= What you should do =
Please copy the records exactly as they appear, with all pictures left out.

Change listing data
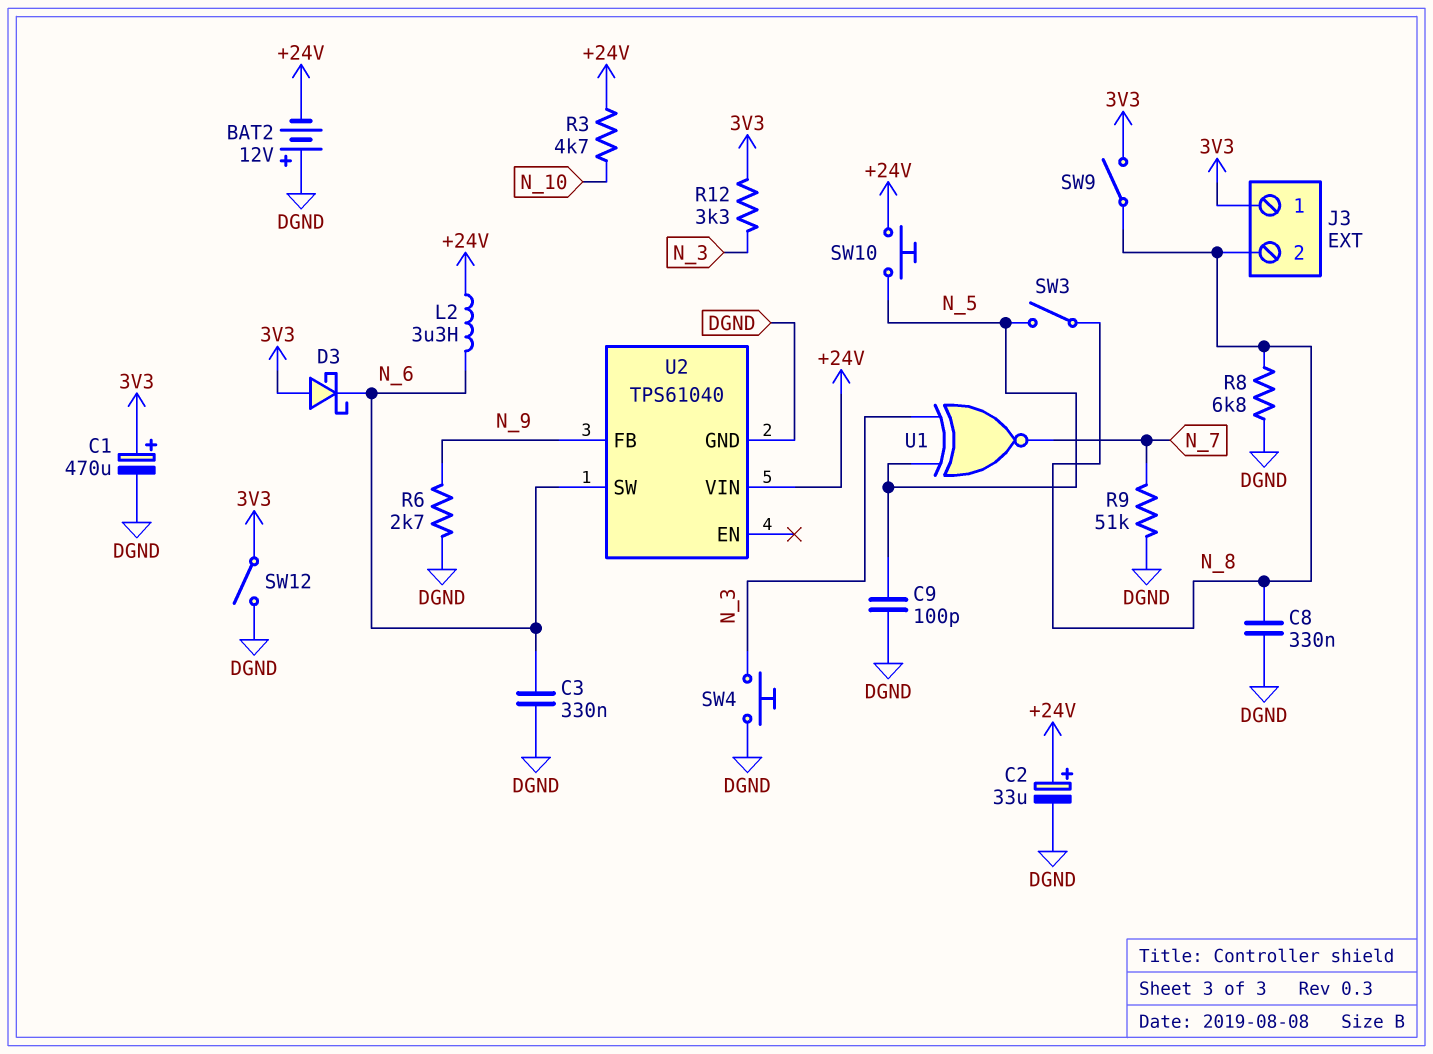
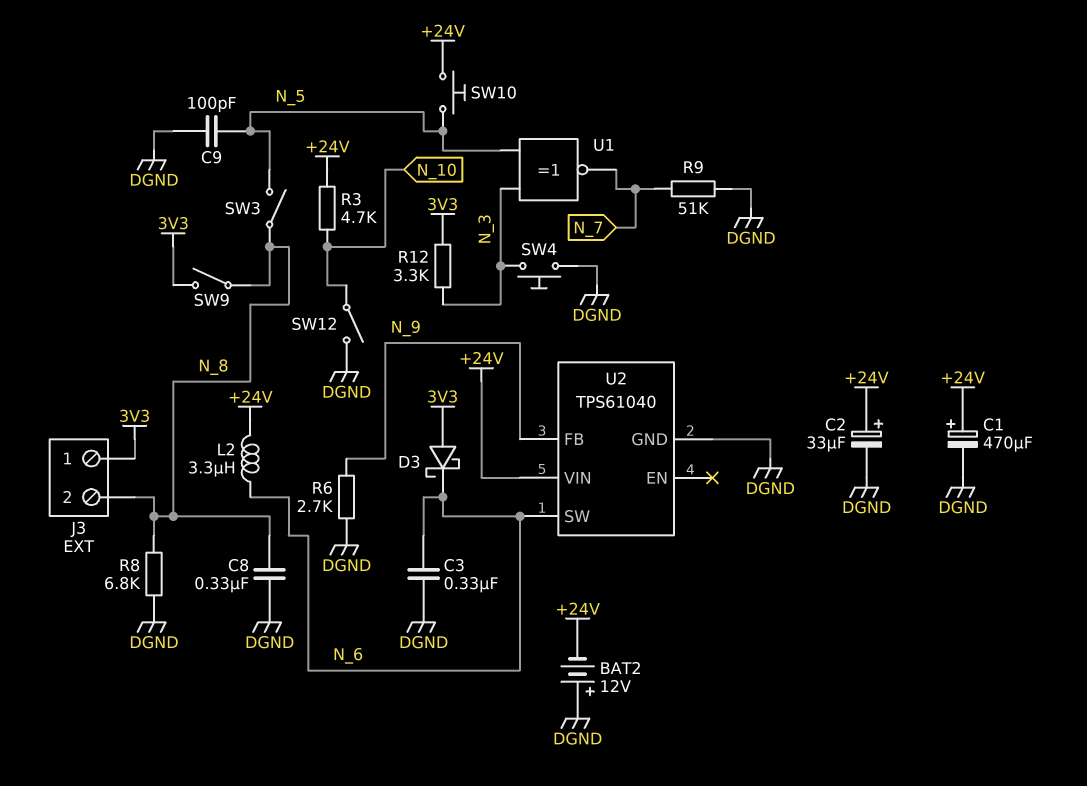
C1: 470uF (plus 3V3, minus DGND) -> 470uF (plus +24V, minus DGND)
SW12: switch (3V3, DGND) -> switch (DGND, N_10)

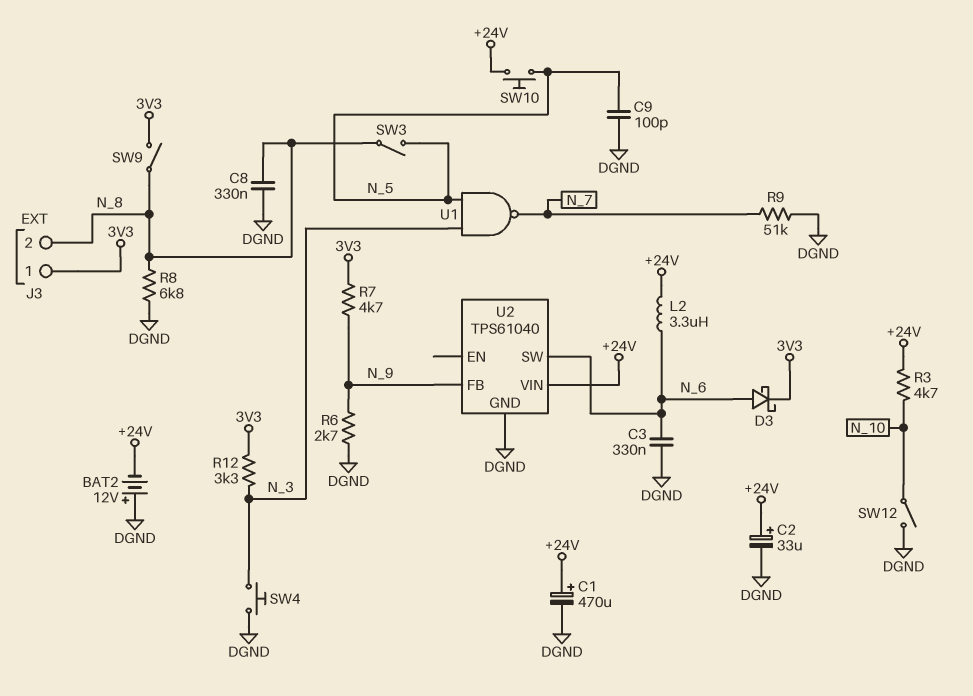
D3: schottky (A 3V3, K N_6) -> schottky (A N_6, K 3V3)
R7: none -> 4.7k (3V3, N_9)
U1: XNOR (in N_3, in N_5, out N_7) -> NAND (in N_3, in N_5, out N_7)

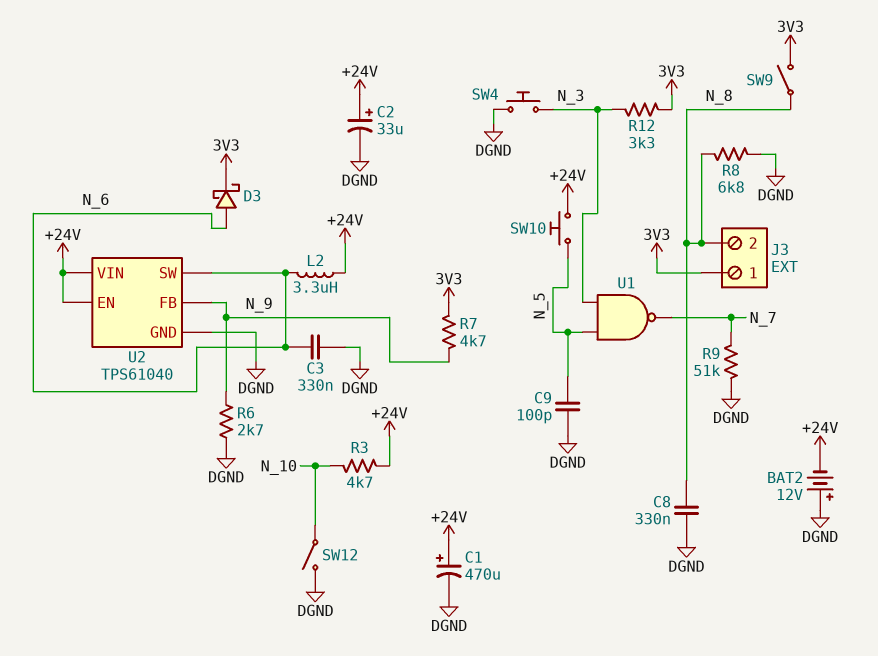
SW3: switch (N_5, N_8) -> none
U2 pin EN: none -> +24V

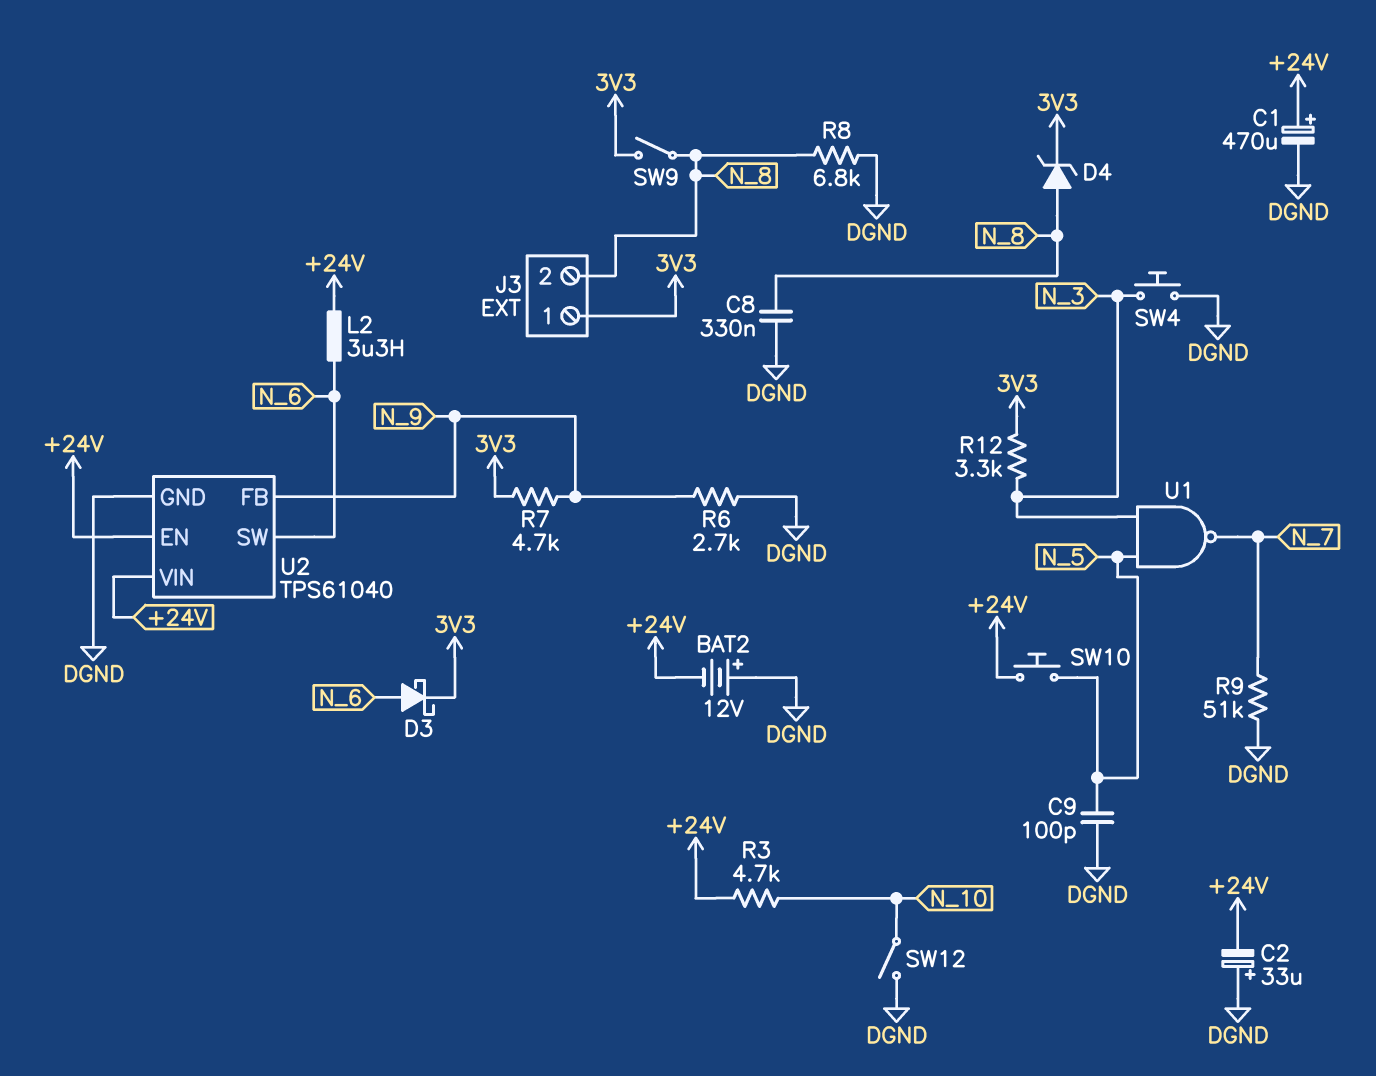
C2: 33uF (plus +24V, minus DGND) -> 33uF (plus DGND, minus +24V)
C3: 330nF (DGND, N_6) -> none
D4: none -> zener (A N_8, K 3V3)

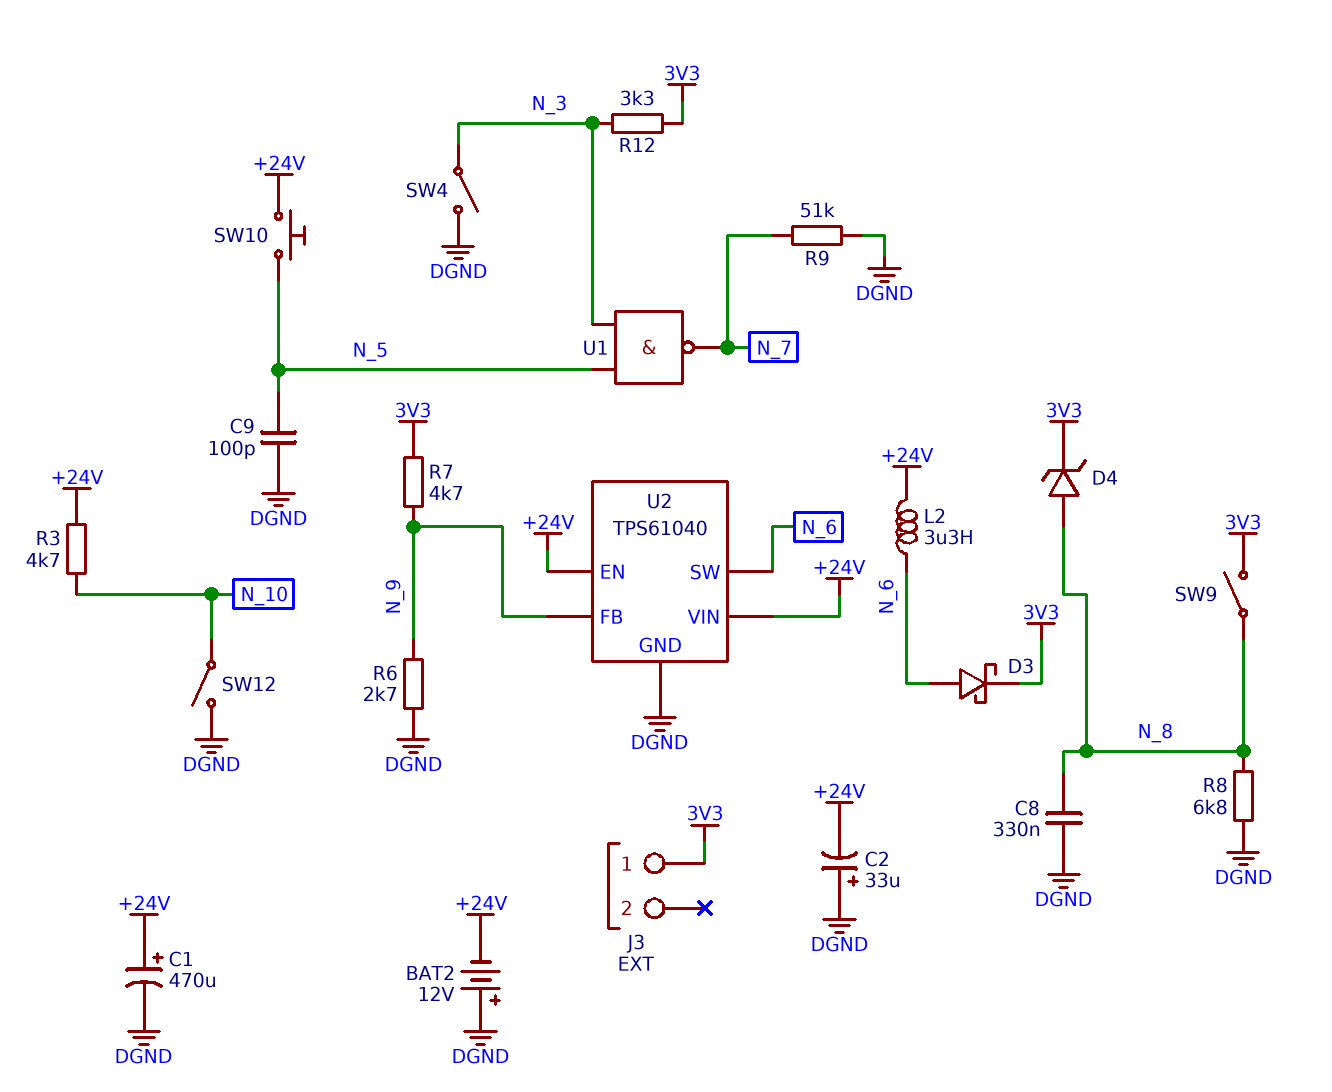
J3 pin 2: N_8 -> none
SW4: button (DGND, N_3) -> switch (DGND, N_3)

= Answer box =
C1: 470uF (plus 3V3, minus DGND) -> 470uF (plus +24V, minus DGND)
SW12: switch (3V3, DGND) -> switch (DGND, N_10)

D3: schottky (A 3V3, K N_6) -> schottky (A N_6, K 3V3)
R7: none -> 4.7k (3V3, N_9)
U1: XNOR (in N_3, in N_5, out N_7) -> NAND (in N_3, in N_5, out N_7)

SW3: switch (N_5, N_8) -> none
U2 pin EN: none -> +24V

C2: 33uF (plus +24V, minus DGND) -> 33uF (plus DGND, minus +24V)
C3: 330nF (DGND, N_6) -> none
D4: none -> zener (A N_8, K 3V3)

J3 pin 2: N_8 -> none
SW4: button (DGND, N_3) -> switch (DGND, N_3)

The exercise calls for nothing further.